§ **How to complete this task**: What is needed is a word-for-word copy of the listing below, without pictures.

§ **Records for this task**:
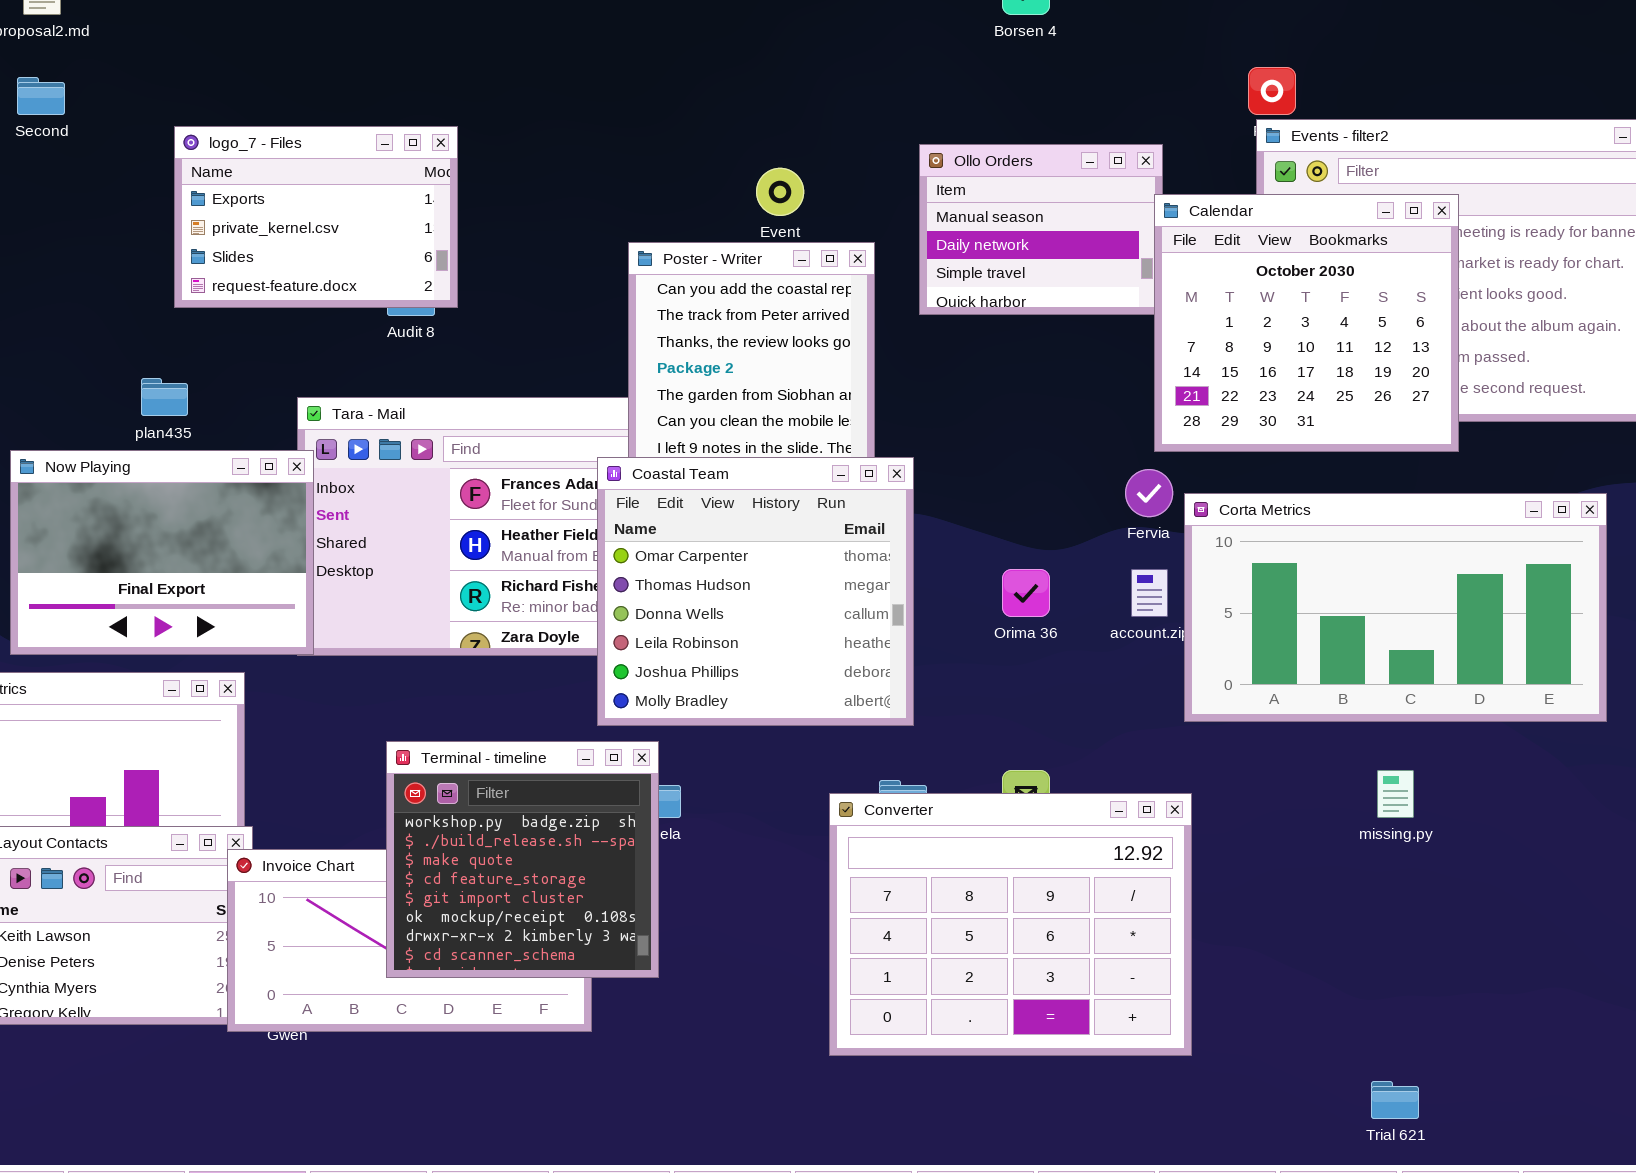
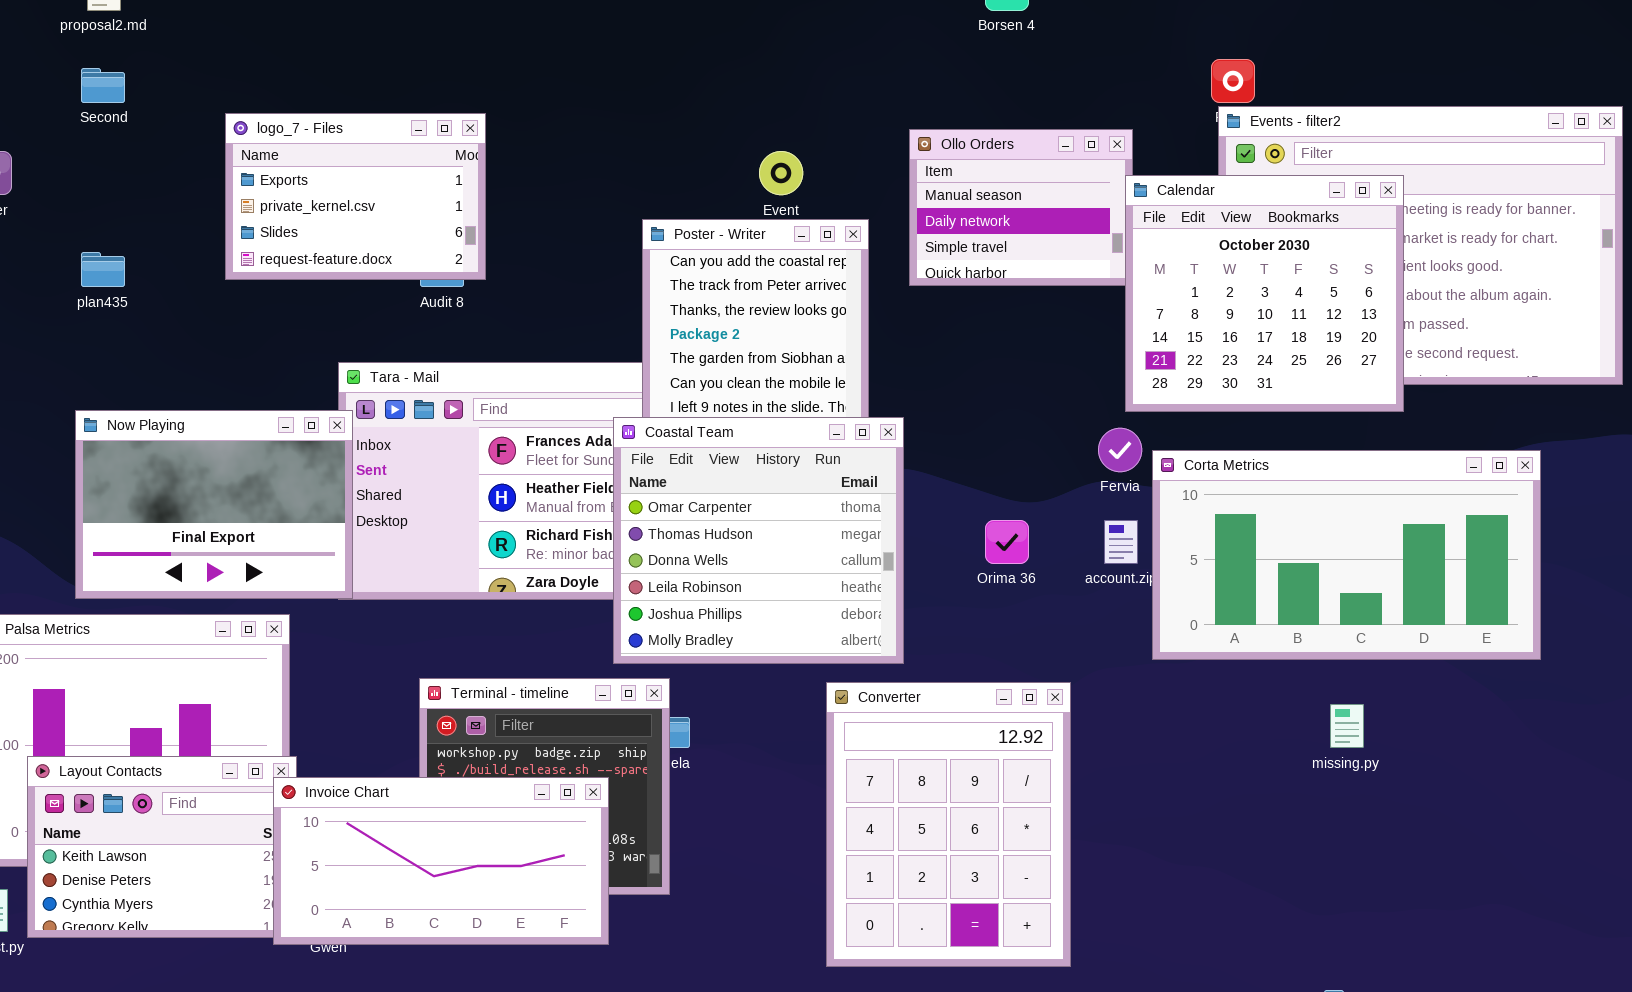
plan435: [141,378,188,416] -> [81,252,125,287], moved
Converter: [829,793,1192,1056] -> [826,682,1071,967], resized
Invoice Chart: [227,849,592,1032] -> [273,777,609,945], raised

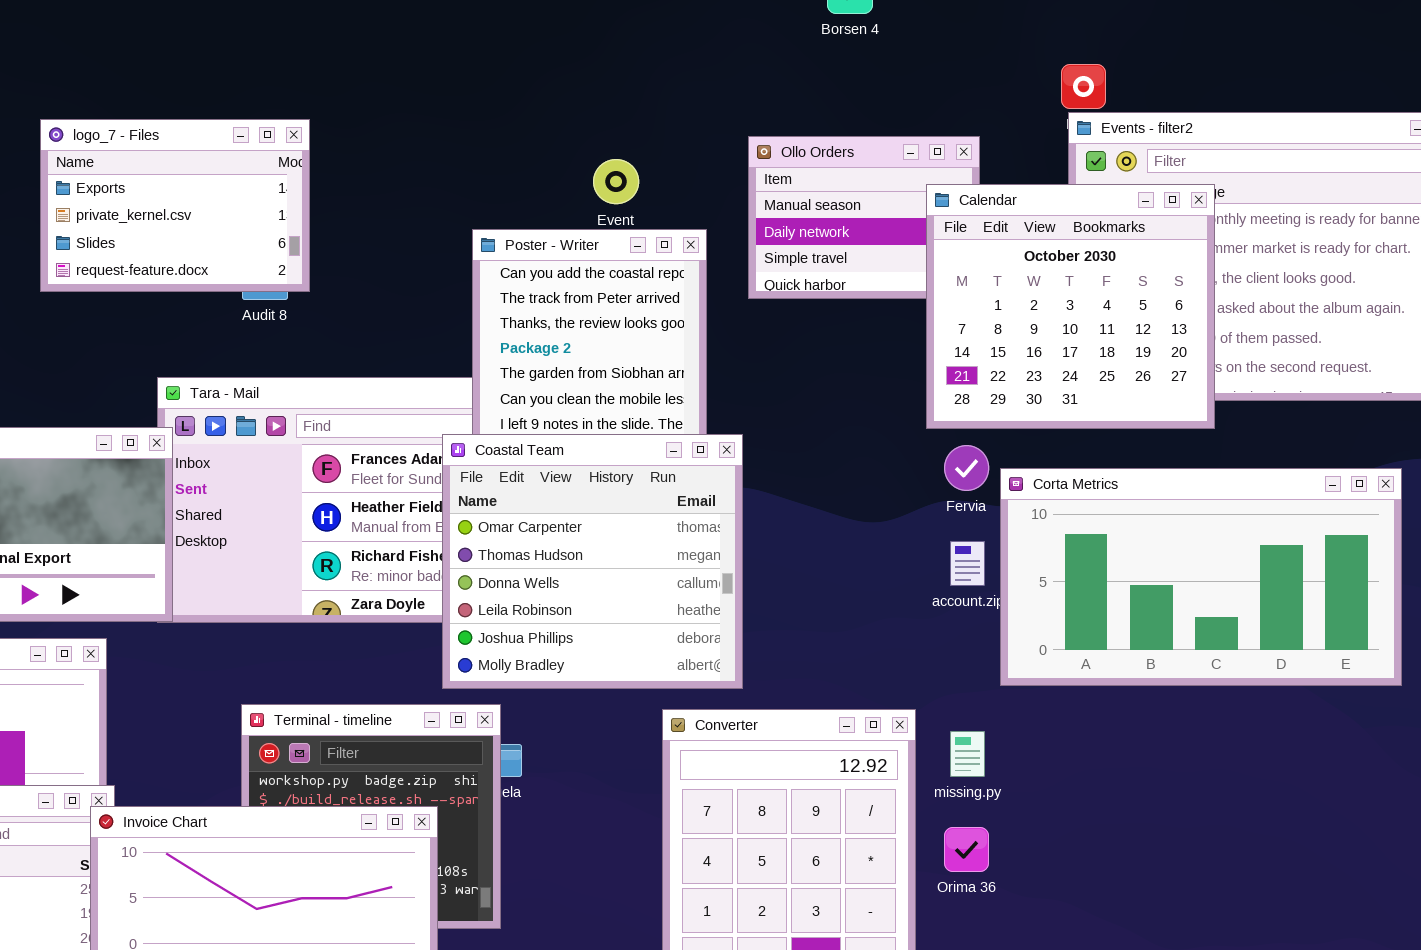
Calendar: [1125,175,1404,412] -> [926,184,1215,429], moved
Orima 36: [985,520,1029,564] -> [944,827,989,872], moved
missing.py: [1330,704,1364,748] -> [950,731,985,777], moved

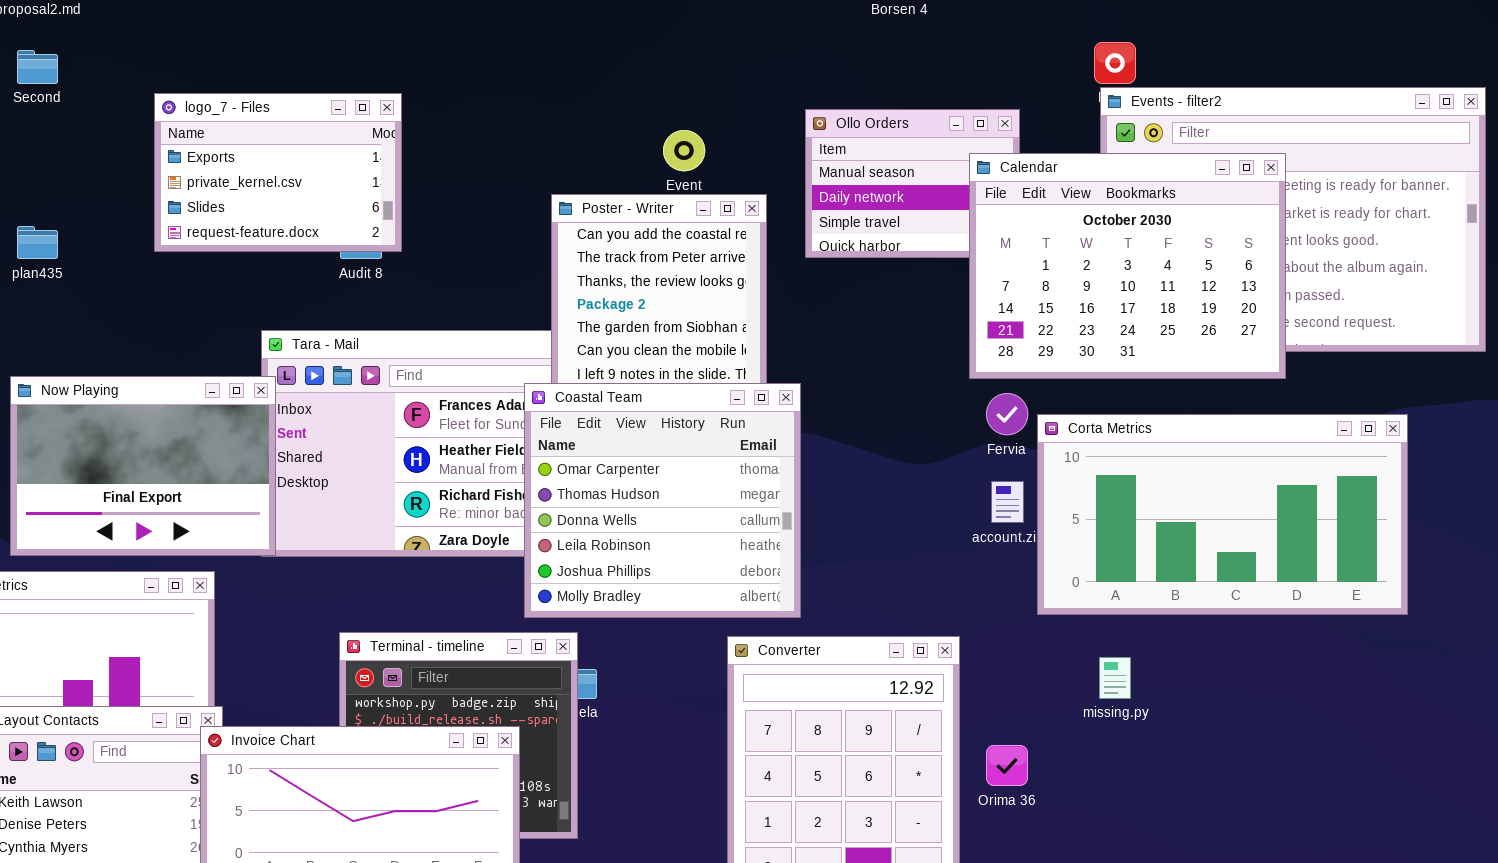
Calendar: [926,184,1215,429] -> [969,153,1286,379], resized
missing.py: [950,731,985,777] -> [1099,657,1131,699], moved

§ **Task solution**:
plan435: [141,378,188,416] -> [81,252,125,287], moved
Converter: [829,793,1192,1056] -> [826,682,1071,967], resized
Invoice Chart: [227,849,592,1032] -> [273,777,609,945], raised

Calendar: [1125,175,1404,412] -> [926,184,1215,429], moved
Orima 36: [985,520,1029,564] -> [944,827,989,872], moved
missing.py: [1330,704,1364,748] -> [950,731,985,777], moved

Calendar: [926,184,1215,429] -> [969,153,1286,379], resized
missing.py: [950,731,985,777] -> [1099,657,1131,699], moved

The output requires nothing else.